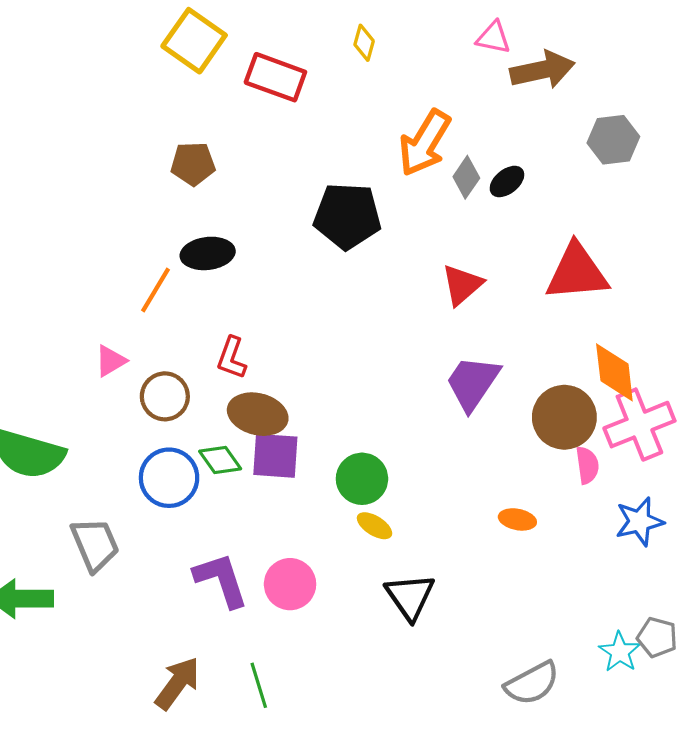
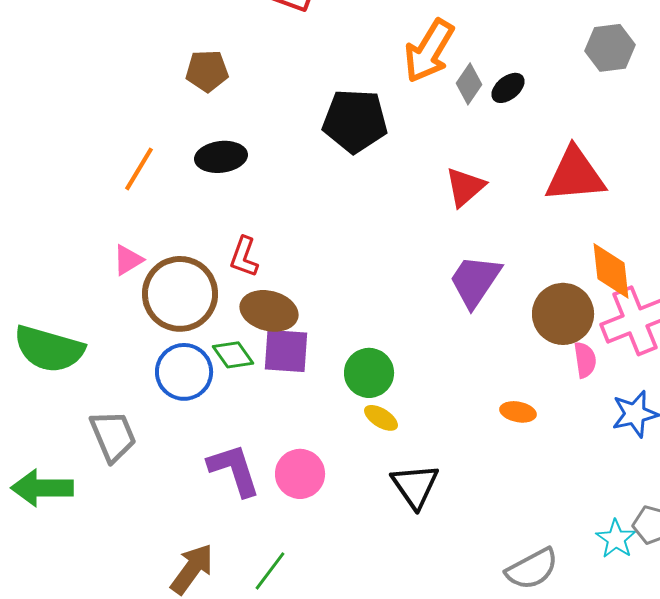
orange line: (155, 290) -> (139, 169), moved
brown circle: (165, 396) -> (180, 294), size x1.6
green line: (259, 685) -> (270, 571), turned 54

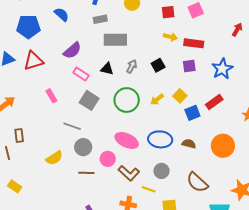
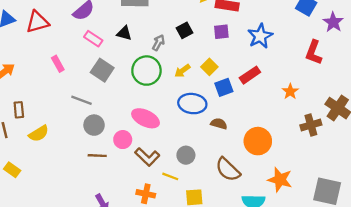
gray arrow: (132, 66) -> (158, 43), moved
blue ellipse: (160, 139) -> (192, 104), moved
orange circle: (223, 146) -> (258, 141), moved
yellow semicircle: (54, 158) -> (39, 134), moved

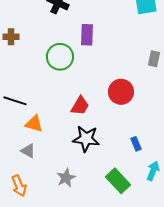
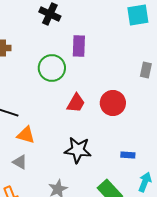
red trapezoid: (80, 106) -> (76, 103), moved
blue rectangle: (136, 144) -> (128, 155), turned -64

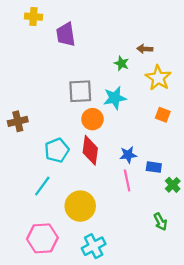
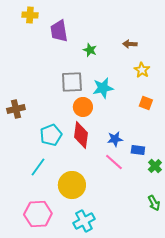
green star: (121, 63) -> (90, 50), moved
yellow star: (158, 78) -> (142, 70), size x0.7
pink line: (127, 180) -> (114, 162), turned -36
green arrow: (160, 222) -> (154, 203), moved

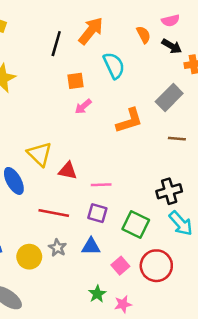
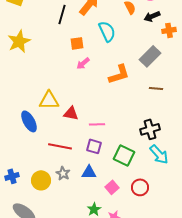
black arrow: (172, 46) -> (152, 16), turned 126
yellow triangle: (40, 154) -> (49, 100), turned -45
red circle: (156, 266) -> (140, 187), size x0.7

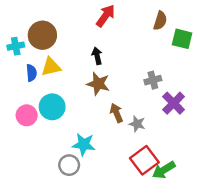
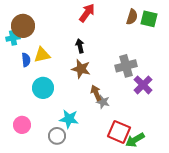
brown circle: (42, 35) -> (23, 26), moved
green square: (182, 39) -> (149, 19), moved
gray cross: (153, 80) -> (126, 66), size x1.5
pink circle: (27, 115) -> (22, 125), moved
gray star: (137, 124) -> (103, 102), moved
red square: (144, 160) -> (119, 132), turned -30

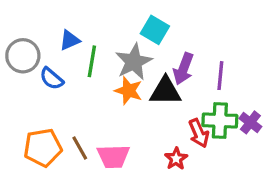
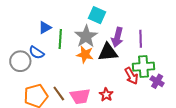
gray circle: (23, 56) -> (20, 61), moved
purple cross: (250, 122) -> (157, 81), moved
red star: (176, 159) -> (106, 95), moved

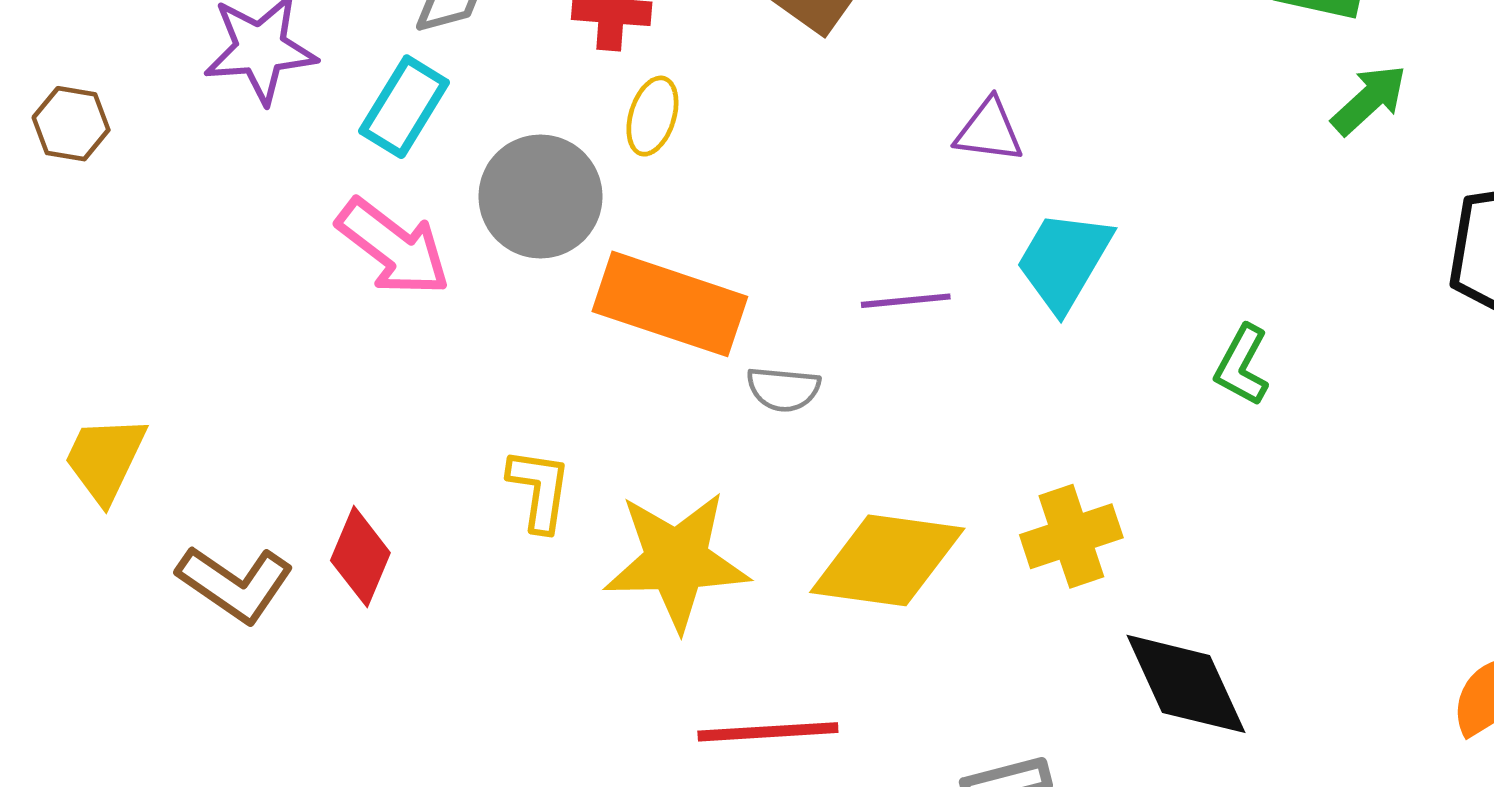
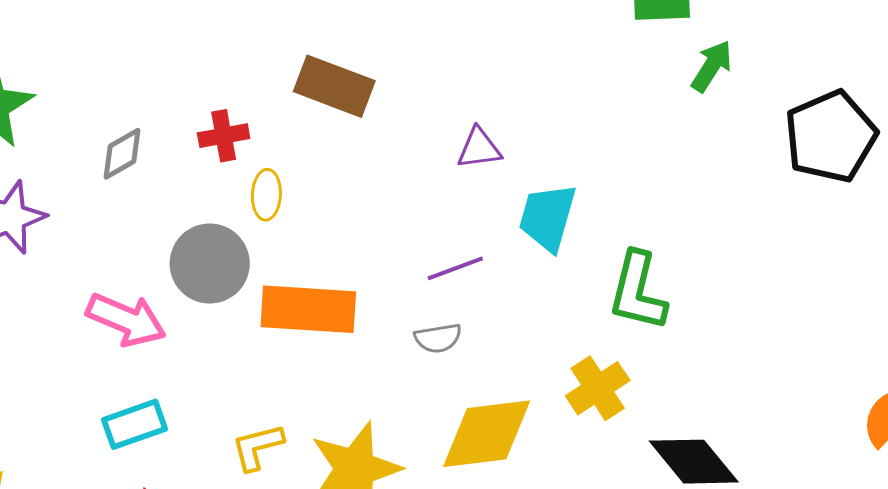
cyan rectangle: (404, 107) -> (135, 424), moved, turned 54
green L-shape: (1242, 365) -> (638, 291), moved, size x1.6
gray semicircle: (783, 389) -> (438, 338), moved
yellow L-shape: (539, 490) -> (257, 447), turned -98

───

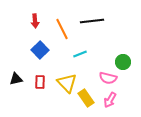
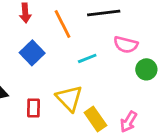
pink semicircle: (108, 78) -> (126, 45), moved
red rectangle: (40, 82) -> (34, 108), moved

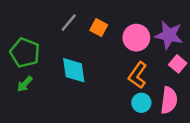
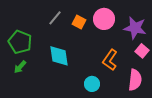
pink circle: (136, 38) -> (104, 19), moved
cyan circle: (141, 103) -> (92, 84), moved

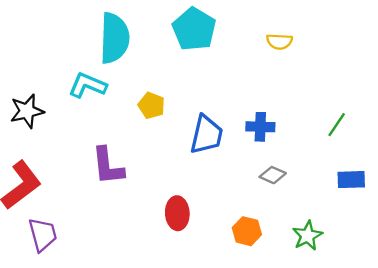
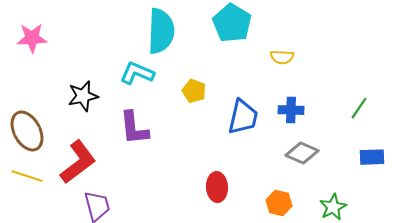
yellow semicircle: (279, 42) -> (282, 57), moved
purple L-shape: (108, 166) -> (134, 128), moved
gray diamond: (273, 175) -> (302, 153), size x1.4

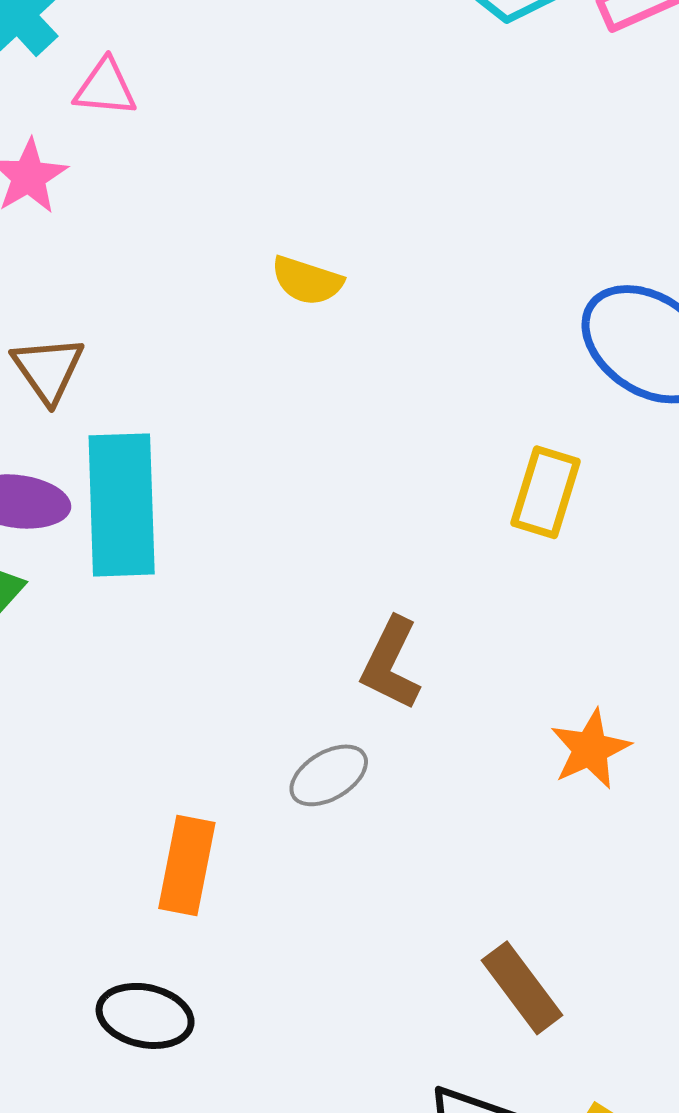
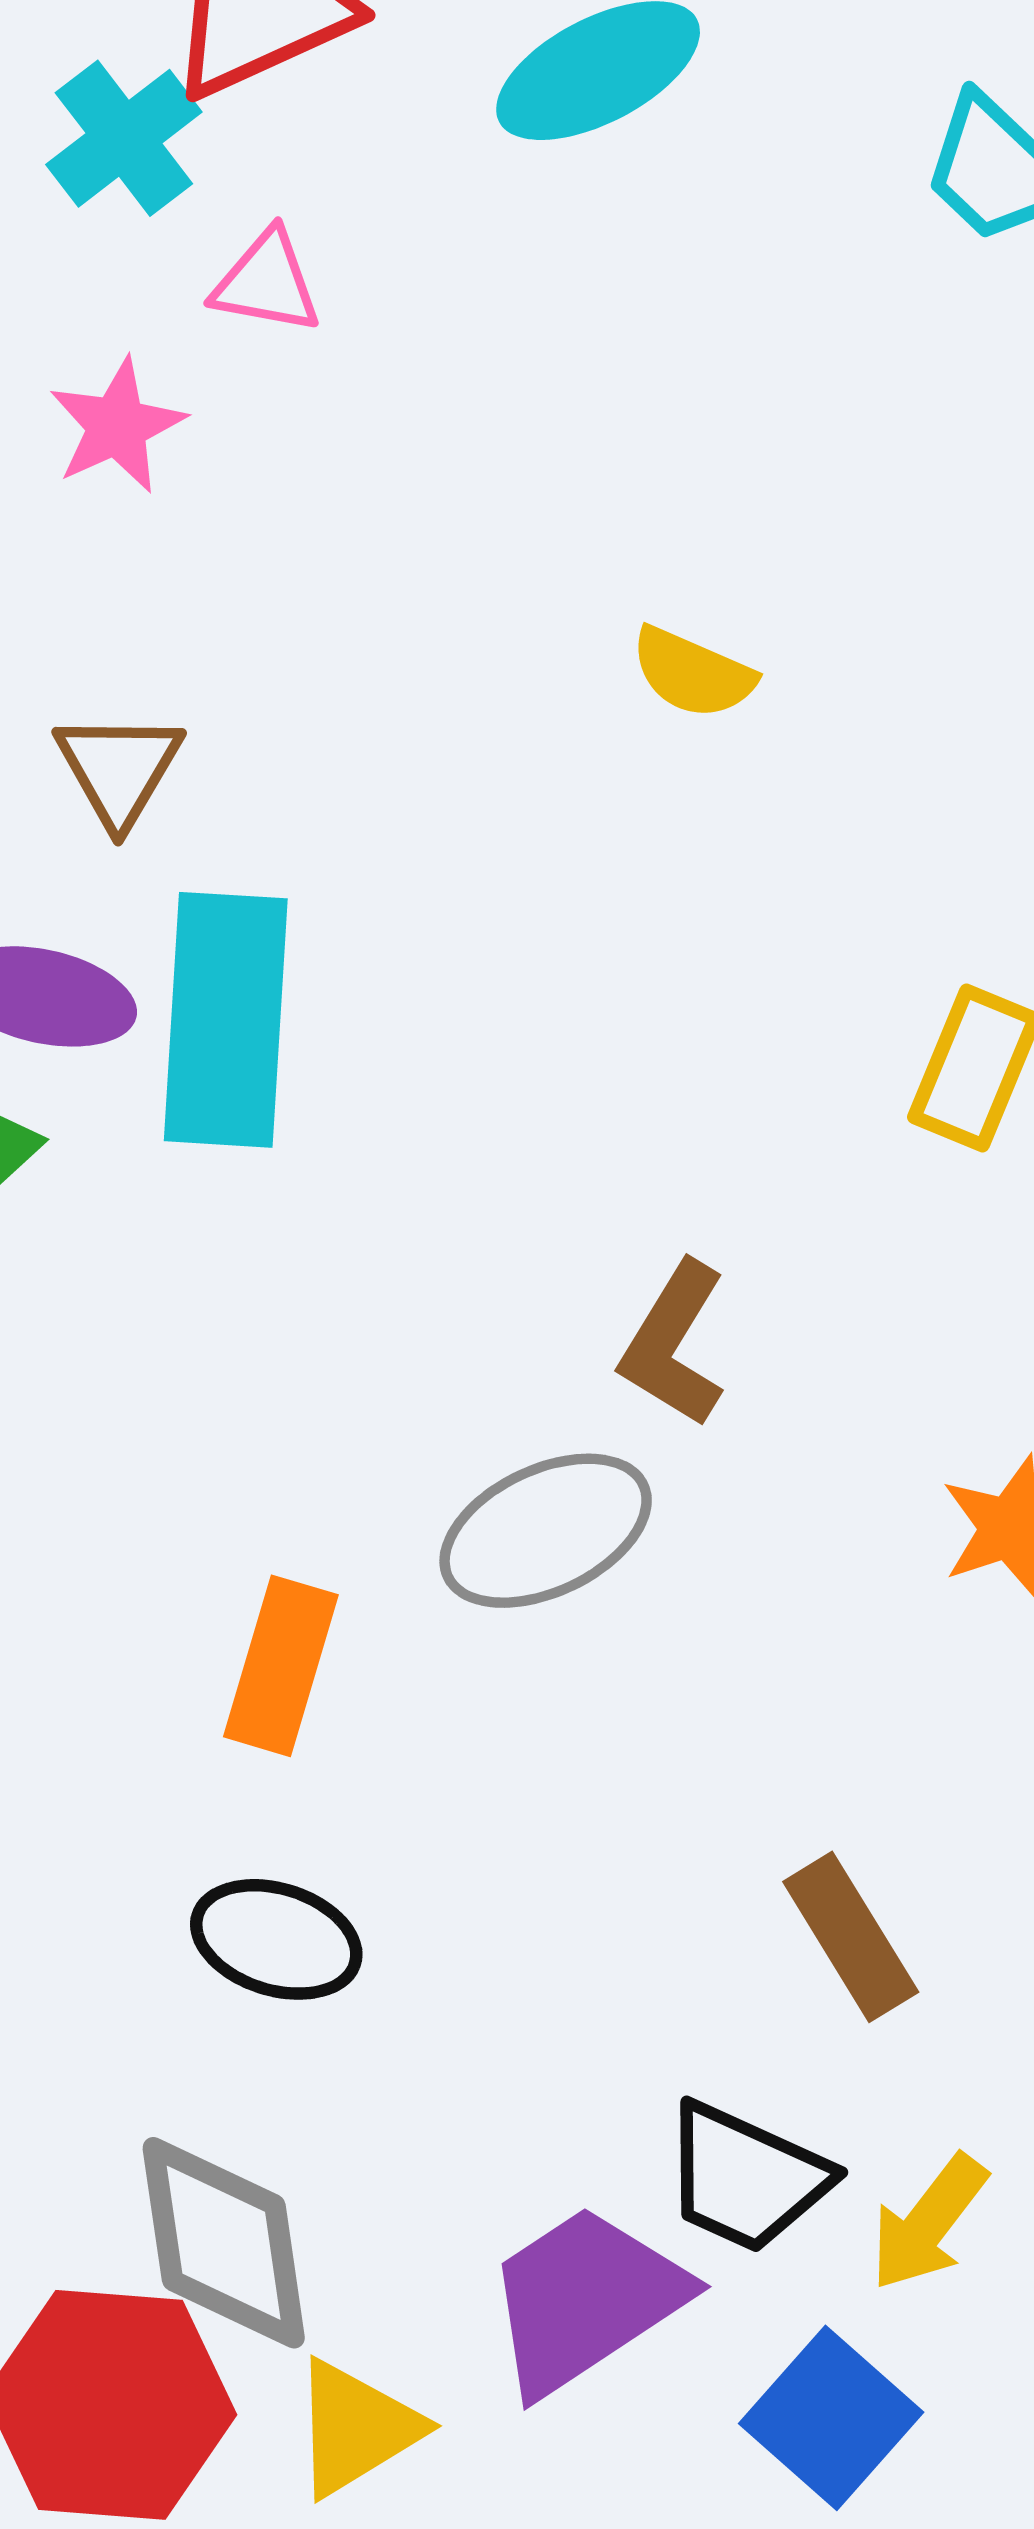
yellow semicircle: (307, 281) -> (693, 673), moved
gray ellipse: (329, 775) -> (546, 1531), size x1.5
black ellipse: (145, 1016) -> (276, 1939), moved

───

TASK PROMPT =>
All lines above that include the word "turned" must be copied into the answer.

REPLY =>
green line: (259, 685) -> (270, 571), turned 54
blue rectangle: (136, 144) -> (128, 155), turned -64
pink line: (127, 180) -> (114, 162), turned -36
black arrow: (172, 46) -> (152, 16), turned 126
yellow triangle: (40, 154) -> (49, 100), turned -45
red square: (144, 160) -> (119, 132), turned -30
cyan rectangle: (404, 107) -> (135, 424), moved, turned 54
yellow L-shape: (539, 490) -> (257, 447), turned -98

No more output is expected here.